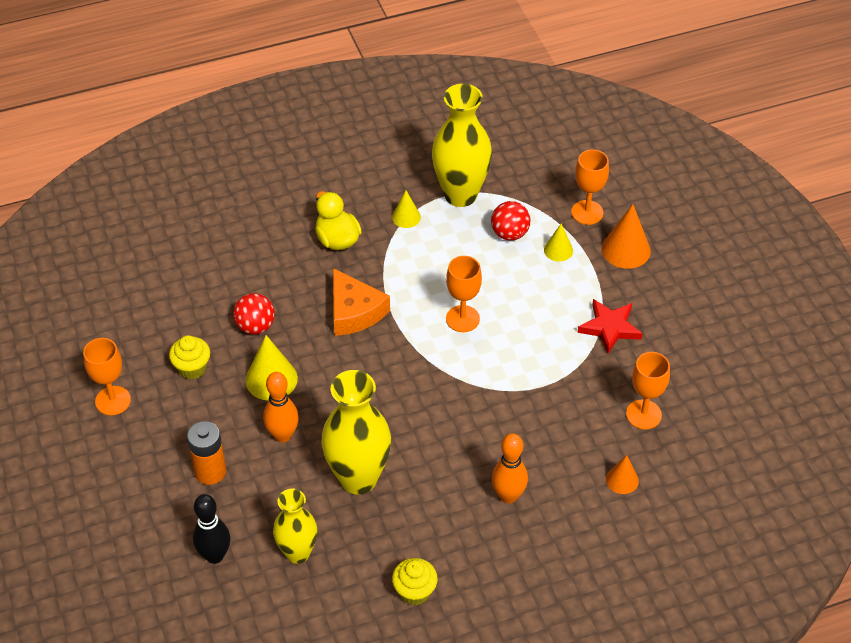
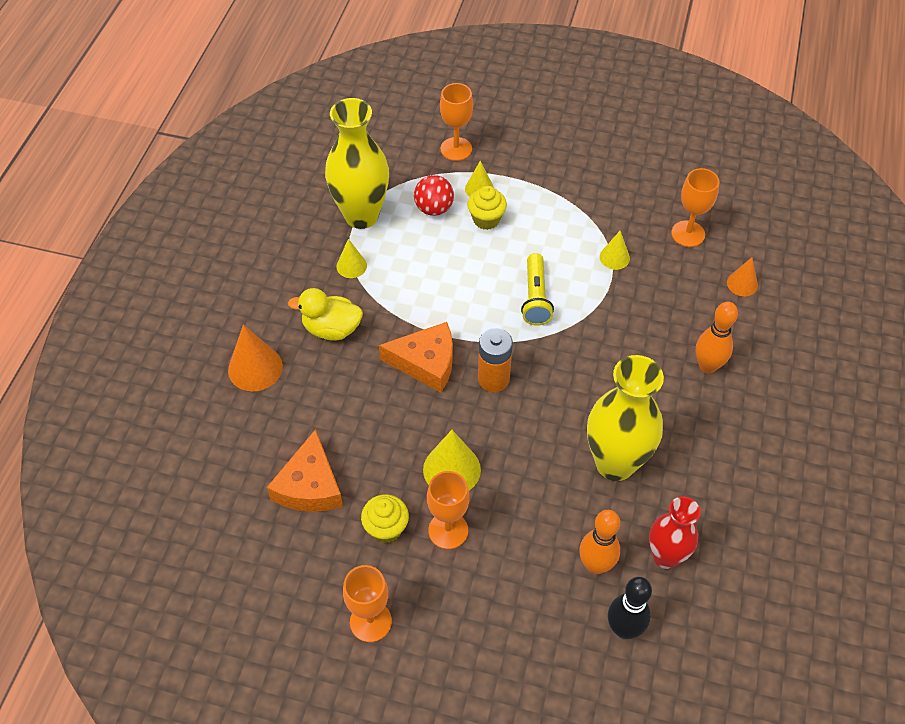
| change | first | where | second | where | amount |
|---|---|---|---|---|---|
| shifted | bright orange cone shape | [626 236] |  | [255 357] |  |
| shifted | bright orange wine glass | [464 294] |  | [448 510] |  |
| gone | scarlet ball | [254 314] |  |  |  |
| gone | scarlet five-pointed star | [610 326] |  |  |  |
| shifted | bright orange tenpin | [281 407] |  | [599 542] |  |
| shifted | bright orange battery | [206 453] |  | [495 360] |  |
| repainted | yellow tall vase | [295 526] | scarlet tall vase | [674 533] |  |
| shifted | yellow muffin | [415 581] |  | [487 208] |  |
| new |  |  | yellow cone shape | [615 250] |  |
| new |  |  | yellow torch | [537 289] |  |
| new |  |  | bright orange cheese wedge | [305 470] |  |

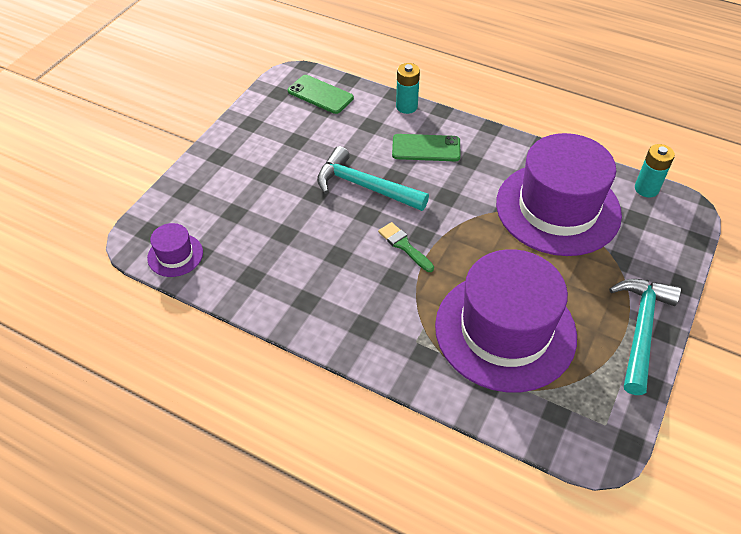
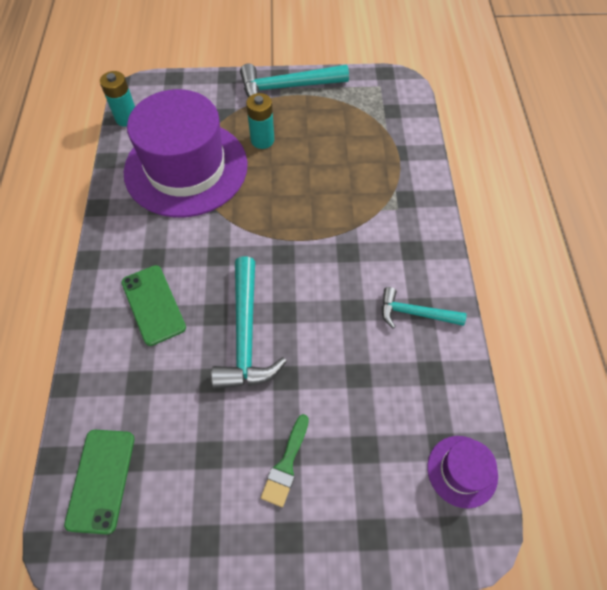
| change | first | where | second | where | amount |
|---|---|---|---|---|---|
| shifted | teal battery | [408 88] |  | [260 121] |  |
| shifted | emerald paint brush | [406 247] |  | [285 460] |  |
| gone | royal purple top hat | [506 320] |  |  |  |
| new |  |  | teal carpenter's hammer | [424 308] |  |

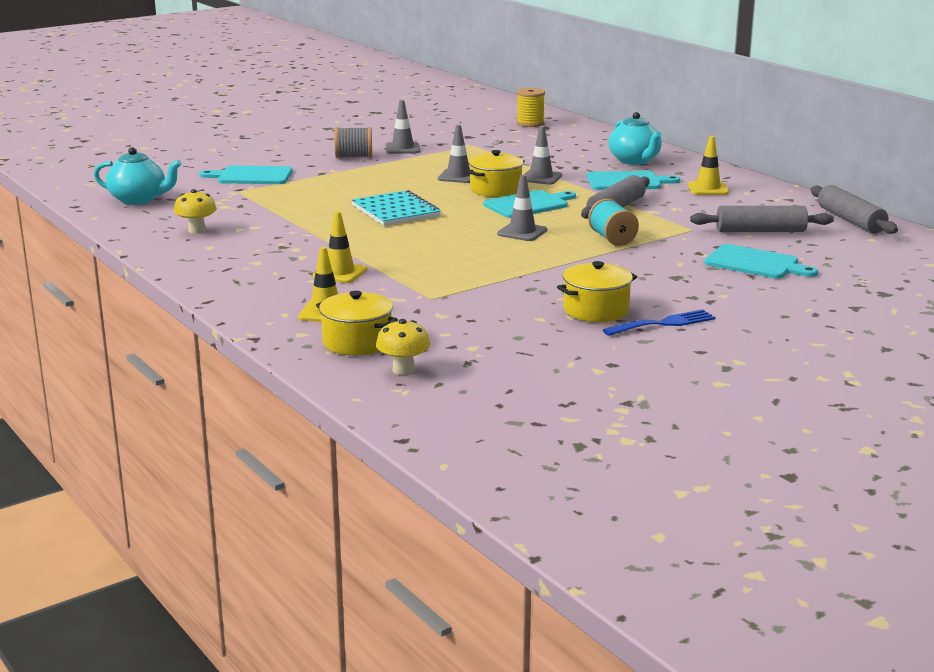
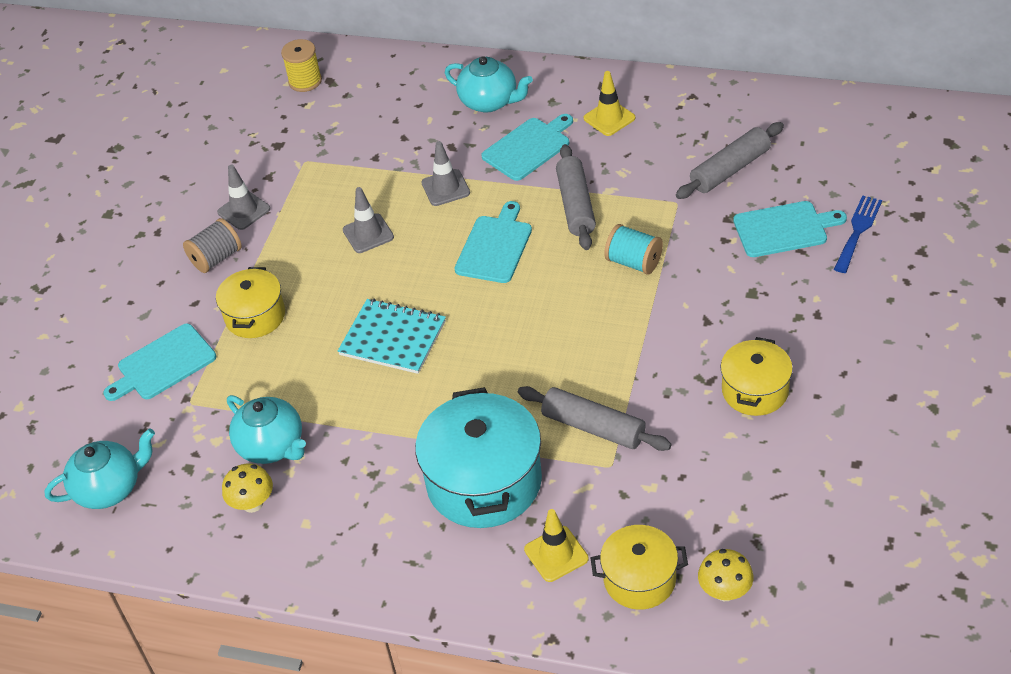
| change | first | where | second | where | amount |
|---|---|---|---|---|---|
| shifted | yellow stockpot | [496 173] |  | [250 302] |  |
| gone | gray road cone | [522 208] |  |  |  |
| shifted | gray dough roller | [854 209] |  | [595 418] |  |
| swapped | yellow road cone | [340 247] | teal stockpot | [478 457] |  |
| shifted | blue fork | [659 322] |  | [858 234] |  |
| new |  |  | teal china teapot | [266 429] |  |

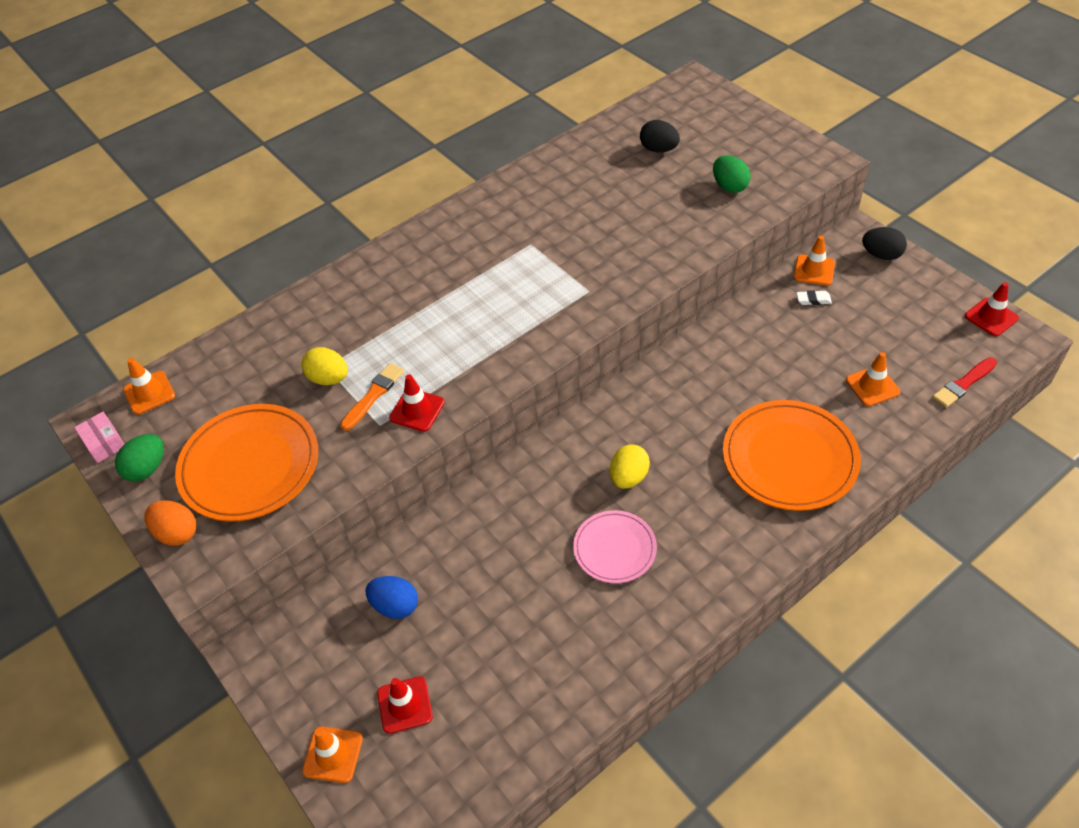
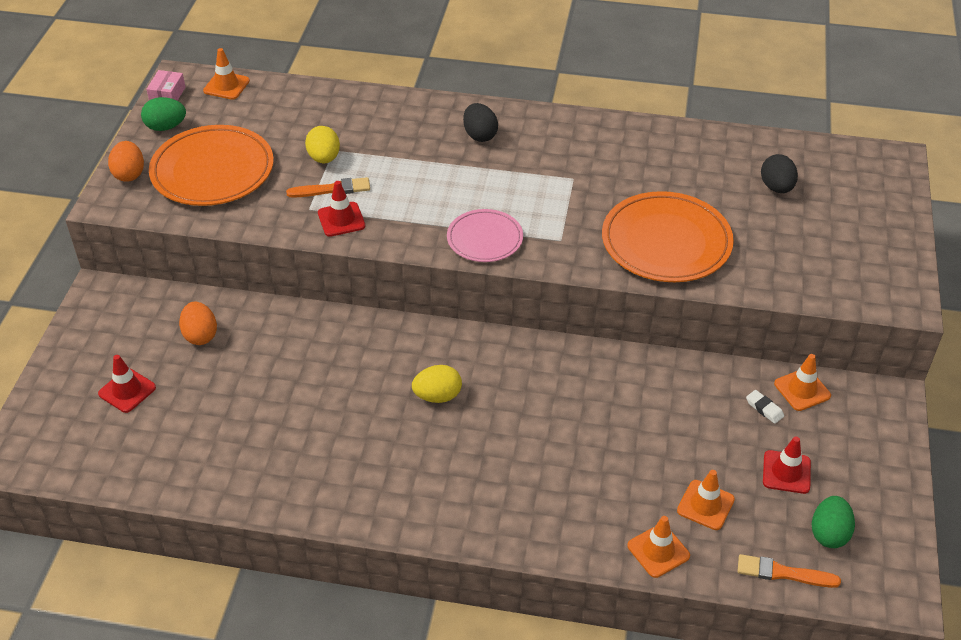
| change | first | where | second | where | amount |
|---|---|---|---|---|---|
| shifted | emerald egg | [732 174] |  | [833 522] |  |
| shifted | jet-black egg | [884 243] |  | [480 122] |  |
| shifted | scarlet road cone | [992 309] |  | [787 465] |  |
| repainted | scarlet paint brush | [964 382] | bright orange paint brush | [789 571] |  |
| shifted | bright orange plate | [792 455] |  | [668 236] |  |
| shifted | rosy plate | [615 546] |  | [485 235] |  |
| repainted | blue egg | [391 597] | bright orange egg | [198 323] |  |
| shifted | bright orange road cone | [332 754] |  | [658 547] |  |

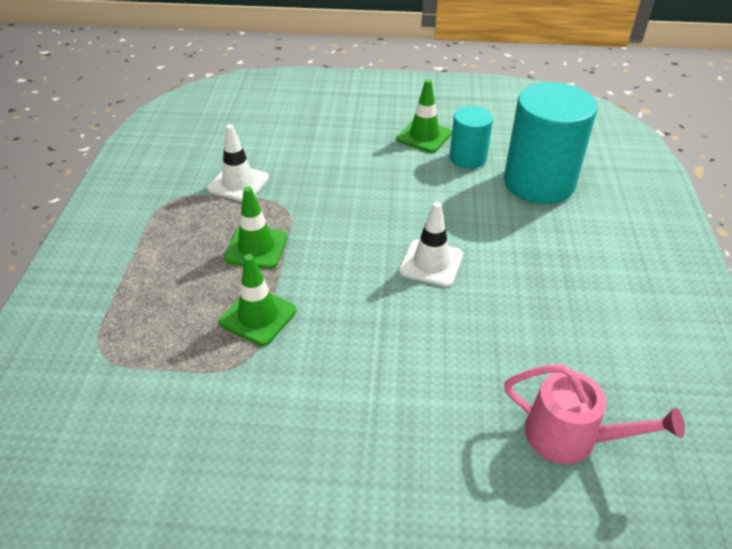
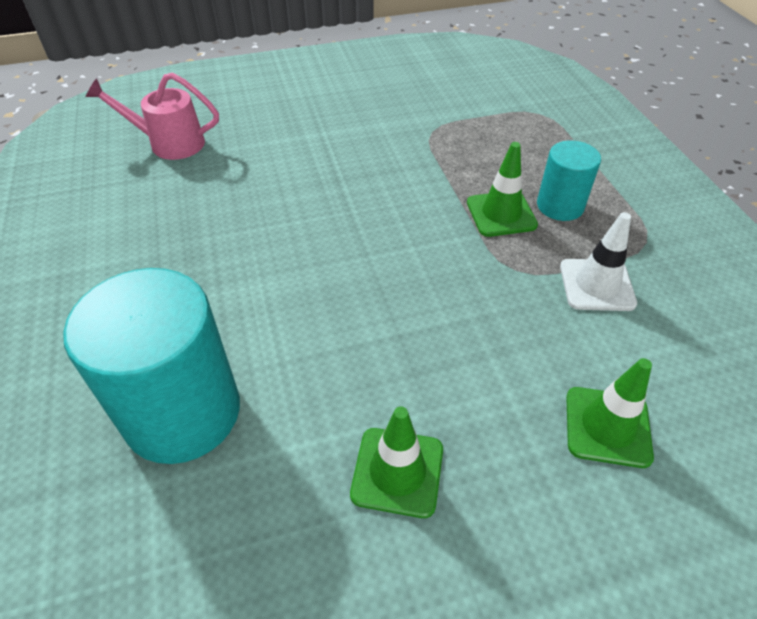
| change | first | where | second | where | amount |
|---|---|---|---|---|---|
| shifted | teal solid cylinder | [471 137] |  | [569 180] |  |
| gone | white road cone | [431 244] |  |  |  |
| shifted | emerald road cone | [257 300] |  | [610 413] |  |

Required action ->
Whenever a line above includes "teal", copy it in full.

Reply ->
| shifted | teal battery | [408 88] |  | [260 121] |  |
| new |  |  | teal carpenter's hammer | [424 308] |  |
| swapped | yellow road cone | [340 247] | teal stockpot | [478 457] |  |
| new |  |  | teal china teapot | [266 429] |  |
| shifted | teal solid cylinder | [471 137] |  | [569 180] |  |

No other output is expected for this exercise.